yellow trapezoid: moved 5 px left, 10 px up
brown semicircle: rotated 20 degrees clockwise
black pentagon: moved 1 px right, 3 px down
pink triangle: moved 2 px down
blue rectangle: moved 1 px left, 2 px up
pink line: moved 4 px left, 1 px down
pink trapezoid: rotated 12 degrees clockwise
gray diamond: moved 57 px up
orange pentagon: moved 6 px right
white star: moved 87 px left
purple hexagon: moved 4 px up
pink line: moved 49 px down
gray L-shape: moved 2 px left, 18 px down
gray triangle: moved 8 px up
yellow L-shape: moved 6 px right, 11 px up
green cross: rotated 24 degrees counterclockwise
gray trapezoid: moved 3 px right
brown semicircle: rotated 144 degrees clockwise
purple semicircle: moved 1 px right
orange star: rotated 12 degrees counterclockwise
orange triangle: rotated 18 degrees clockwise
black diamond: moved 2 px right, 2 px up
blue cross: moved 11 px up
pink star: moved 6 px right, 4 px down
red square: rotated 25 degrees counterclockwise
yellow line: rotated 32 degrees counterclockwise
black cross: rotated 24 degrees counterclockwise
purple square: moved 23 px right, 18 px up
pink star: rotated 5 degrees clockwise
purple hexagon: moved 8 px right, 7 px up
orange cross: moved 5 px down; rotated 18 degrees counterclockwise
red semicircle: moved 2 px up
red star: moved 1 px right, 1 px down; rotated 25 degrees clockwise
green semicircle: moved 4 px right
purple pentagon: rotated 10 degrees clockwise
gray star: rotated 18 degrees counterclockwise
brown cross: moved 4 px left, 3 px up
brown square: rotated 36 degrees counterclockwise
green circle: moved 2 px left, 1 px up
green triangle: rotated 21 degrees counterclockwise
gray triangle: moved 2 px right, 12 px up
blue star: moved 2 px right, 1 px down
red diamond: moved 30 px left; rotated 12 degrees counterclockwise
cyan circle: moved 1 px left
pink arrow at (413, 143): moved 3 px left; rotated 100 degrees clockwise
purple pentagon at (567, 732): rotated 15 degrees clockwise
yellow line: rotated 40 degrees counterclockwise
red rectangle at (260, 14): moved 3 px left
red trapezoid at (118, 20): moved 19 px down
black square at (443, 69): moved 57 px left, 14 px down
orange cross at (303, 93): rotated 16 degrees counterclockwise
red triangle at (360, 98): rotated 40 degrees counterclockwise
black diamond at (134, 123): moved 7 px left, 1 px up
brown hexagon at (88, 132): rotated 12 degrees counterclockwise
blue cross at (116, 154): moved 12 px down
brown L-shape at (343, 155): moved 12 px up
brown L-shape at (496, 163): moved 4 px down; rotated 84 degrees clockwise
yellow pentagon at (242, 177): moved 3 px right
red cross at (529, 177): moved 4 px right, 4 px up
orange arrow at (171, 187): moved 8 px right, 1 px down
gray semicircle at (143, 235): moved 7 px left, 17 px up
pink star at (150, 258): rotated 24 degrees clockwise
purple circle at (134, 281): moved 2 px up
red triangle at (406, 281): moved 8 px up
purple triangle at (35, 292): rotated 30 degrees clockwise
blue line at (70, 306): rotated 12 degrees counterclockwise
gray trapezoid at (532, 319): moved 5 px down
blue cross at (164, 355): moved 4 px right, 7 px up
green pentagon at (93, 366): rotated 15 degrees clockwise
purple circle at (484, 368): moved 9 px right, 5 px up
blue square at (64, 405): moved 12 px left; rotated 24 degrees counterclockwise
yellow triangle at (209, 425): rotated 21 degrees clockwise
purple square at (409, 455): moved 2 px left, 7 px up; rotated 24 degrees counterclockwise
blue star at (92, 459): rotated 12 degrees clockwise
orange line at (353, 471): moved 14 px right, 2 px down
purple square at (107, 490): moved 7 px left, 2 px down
******************************
## What you should do
Extract the full listing and reproduce each line exactly.

## Solution for this exercise
yellow trapezoid: moved 5 px left, 10 px up
brown semicircle: rotated 20 degrees clockwise
black pentagon: moved 1 px right, 3 px down
pink triangle: moved 2 px down
blue rectangle: moved 1 px left, 2 px up
pink line: moved 4 px left, 1 px down
pink trapezoid: rotated 12 degrees clockwise
gray diamond: moved 57 px up
orange pentagon: moved 6 px right
white star: moved 87 px left
purple hexagon: moved 4 px up
pink line: moved 49 px down
gray L-shape: moved 2 px left, 18 px down
gray triangle: moved 8 px up
yellow L-shape: moved 6 px right, 11 px up
green cross: rotated 24 degrees counterclockwise
gray trapezoid: moved 3 px right
brown semicircle: rotated 144 degrees clockwise
purple semicircle: moved 1 px right
orange star: rotated 12 degrees counterclockwise
orange triangle: rotated 18 degrees clockwise
black diamond: moved 2 px right, 2 px up
blue cross: moved 11 px up
pink star: moved 6 px right, 4 px down
red square: rotated 25 degrees counterclockwise
yellow line: rotated 32 degrees counterclockwise
black cross: rotated 24 degrees counterclockwise
purple square: moved 23 px right, 18 px up
pink star: rotated 5 degrees clockwise
purple hexagon: moved 8 px right, 7 px up
orange cross: moved 5 px down; rotated 18 degrees counterclockwise
red semicircle: moved 2 px up
red star: moved 1 px right, 1 px down; rotated 25 degrees clockwise
green semicircle: moved 4 px right
purple pentagon: rotated 10 degrees clockwise
gray star: rotated 18 degrees counterclockwise
brown cross: moved 4 px left, 3 px up
brown square: rotated 36 degrees counterclockwise
green circle: moved 2 px left, 1 px up
green triangle: rotated 21 degrees counterclockwise
gray triangle: moved 2 px right, 12 px up
blue star: moved 2 px right, 1 px down
red diamond: moved 30 px left; rotated 12 degrees counterclockwise
cyan circle: moved 1 px left
pink arrow at (413, 143): moved 3 px left; rotated 100 degrees clockwise
purple pentagon at (567, 732): rotated 15 degrees clockwise
yellow line: rotated 40 degrees counterclockwise
red rectangle at (260, 14): moved 3 px left
red trapezoid at (118, 20): moved 19 px down
black square at (443, 69): moved 57 px left, 14 px down
orange cross at (303, 93): rotated 16 degrees counterclockwise
red triangle at (360, 98): rotated 40 degrees counterclockwise
black diamond at (134, 123): moved 7 px left, 1 px up
brown hexagon at (88, 132): rotated 12 degrees counterclockwise
blue cross at (116, 154): moved 12 px down
brown L-shape at (343, 155): moved 12 px up
brown L-shape at (496, 163): moved 4 px down; rotated 84 degrees clockwise
yellow pentagon at (242, 177): moved 3 px right
red cross at (529, 177): moved 4 px right, 4 px up
orange arrow at (171, 187): moved 8 px right, 1 px down
gray semicircle at (143, 235): moved 7 px left, 17 px up
pink star at (150, 258): rotated 24 degrees clockwise
purple circle at (134, 281): moved 2 px up
red triangle at (406, 281): moved 8 px up
purple triangle at (35, 292): rotated 30 degrees clockwise
blue line at (70, 306): rotated 12 degrees counterclockwise
gray trapezoid at (532, 319): moved 5 px down
blue cross at (164, 355): moved 4 px right, 7 px up
green pentagon at (93, 366): rotated 15 degrees clockwise
purple circle at (484, 368): moved 9 px right, 5 px up
blue square at (64, 405): moved 12 px left; rotated 24 degrees counterclockwise
yellow triangle at (209, 425): rotated 21 degrees clockwise
purple square at (409, 455): moved 2 px left, 7 px up; rotated 24 degrees counterclockwise
blue star at (92, 459): rotated 12 degrees clockwise
orange line at (353, 471): moved 14 px right, 2 px down
purple square at (107, 490): moved 7 px left, 2 px down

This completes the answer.